__EXERCISE DIRECTIONS__: Copy word for word the lines starting with the line containing "green circle at (320, 102): moved 3 px down" and continuing through the line containing "orange square at (672, 375): moved 4 px down", leaving out any picture marker that falls between them.
-- BEGIN --
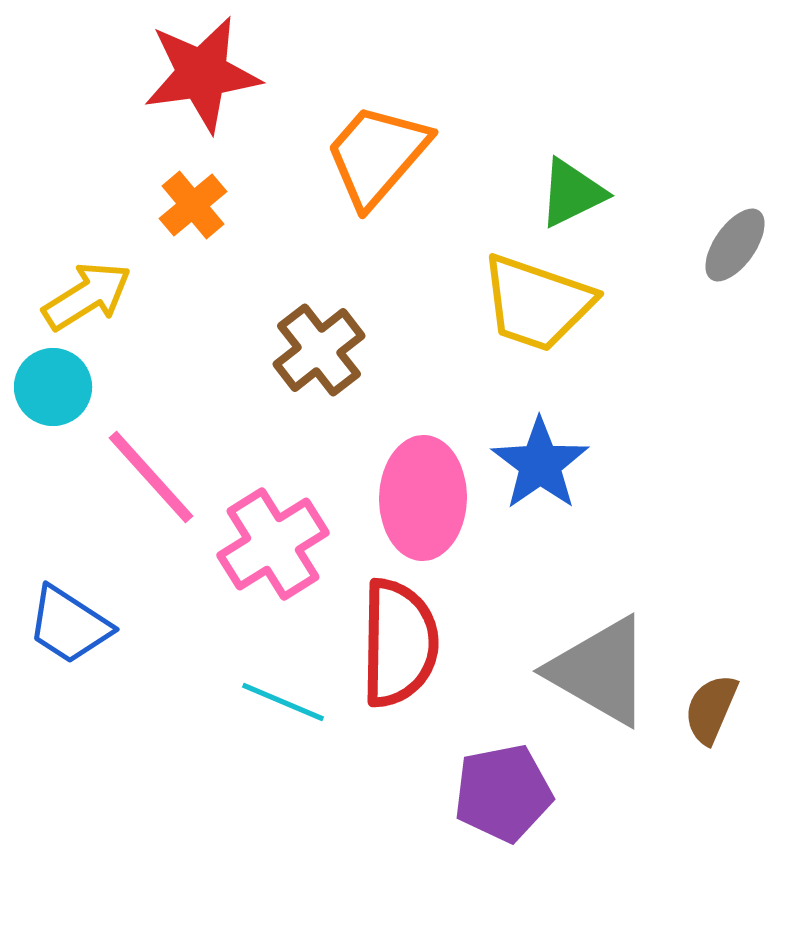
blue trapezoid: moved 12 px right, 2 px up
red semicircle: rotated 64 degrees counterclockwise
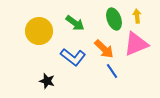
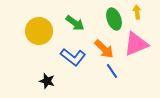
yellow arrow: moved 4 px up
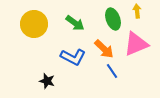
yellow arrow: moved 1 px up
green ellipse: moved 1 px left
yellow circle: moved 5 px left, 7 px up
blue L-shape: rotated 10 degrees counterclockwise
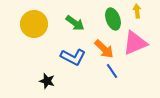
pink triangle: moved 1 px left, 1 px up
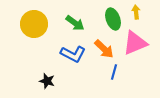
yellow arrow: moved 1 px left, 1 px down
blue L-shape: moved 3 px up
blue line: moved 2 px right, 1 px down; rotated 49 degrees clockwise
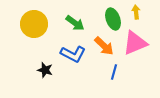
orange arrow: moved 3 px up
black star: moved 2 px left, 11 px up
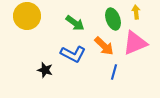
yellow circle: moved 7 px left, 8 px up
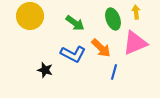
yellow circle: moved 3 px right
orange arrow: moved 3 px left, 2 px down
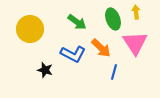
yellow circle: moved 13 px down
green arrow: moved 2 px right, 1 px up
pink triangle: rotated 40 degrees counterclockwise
-- END --
-- BEGIN --
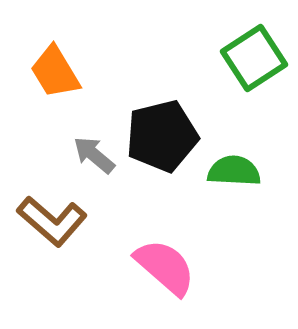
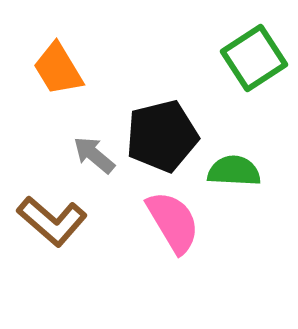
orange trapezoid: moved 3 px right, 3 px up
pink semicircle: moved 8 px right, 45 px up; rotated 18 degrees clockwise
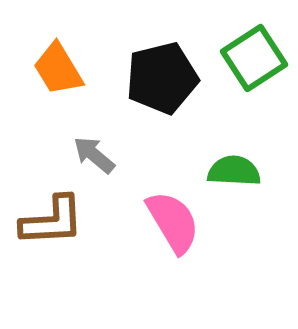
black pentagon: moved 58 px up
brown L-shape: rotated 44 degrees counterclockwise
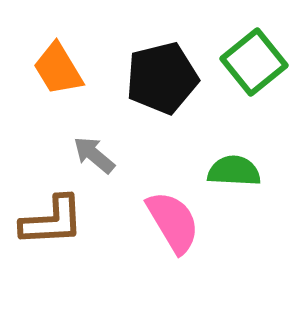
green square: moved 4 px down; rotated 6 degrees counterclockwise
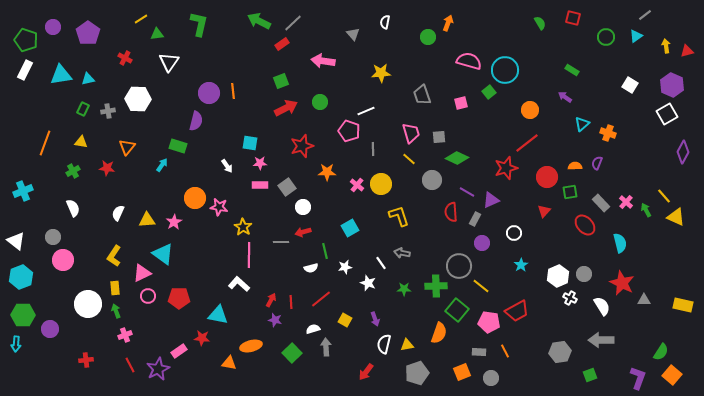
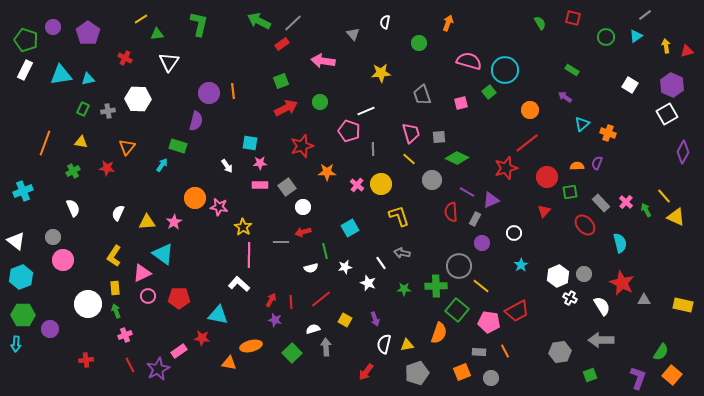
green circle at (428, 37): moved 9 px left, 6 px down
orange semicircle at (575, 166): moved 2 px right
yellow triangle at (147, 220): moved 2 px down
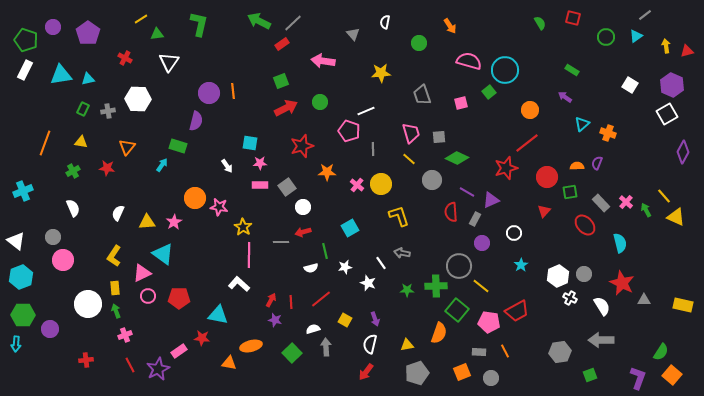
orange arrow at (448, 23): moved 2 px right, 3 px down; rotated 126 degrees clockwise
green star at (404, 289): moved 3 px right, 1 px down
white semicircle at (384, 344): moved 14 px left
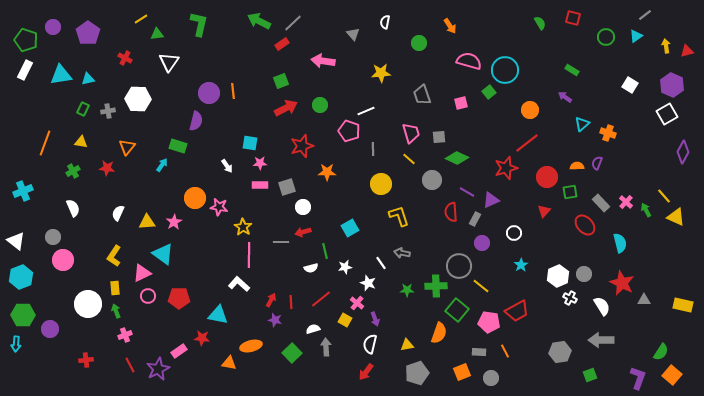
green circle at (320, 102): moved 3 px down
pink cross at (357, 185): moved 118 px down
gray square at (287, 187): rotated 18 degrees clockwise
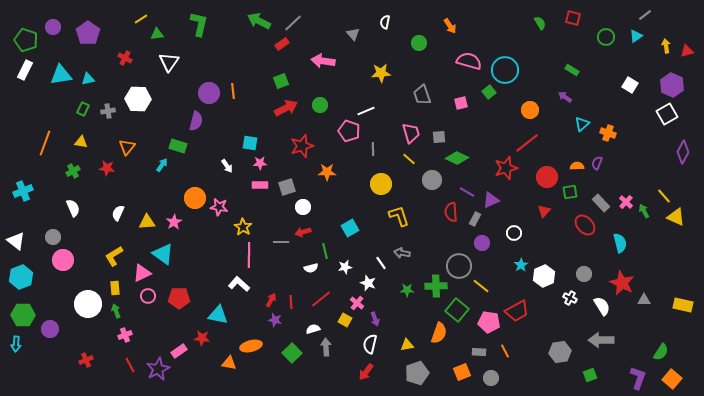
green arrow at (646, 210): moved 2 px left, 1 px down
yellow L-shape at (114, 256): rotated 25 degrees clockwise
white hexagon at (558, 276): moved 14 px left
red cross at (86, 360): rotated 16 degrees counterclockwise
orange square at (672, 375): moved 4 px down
-- END --
__FINISHED ANSWER__:
green circle at (320, 102): moved 3 px down
pink cross at (357, 185): moved 118 px down
gray square at (287, 187): rotated 18 degrees clockwise
green arrow at (646, 210): moved 2 px left, 1 px down
yellow L-shape at (114, 256): rotated 25 degrees clockwise
white hexagon at (558, 276): moved 14 px left
red cross at (86, 360): rotated 16 degrees counterclockwise
orange square at (672, 375): moved 4 px down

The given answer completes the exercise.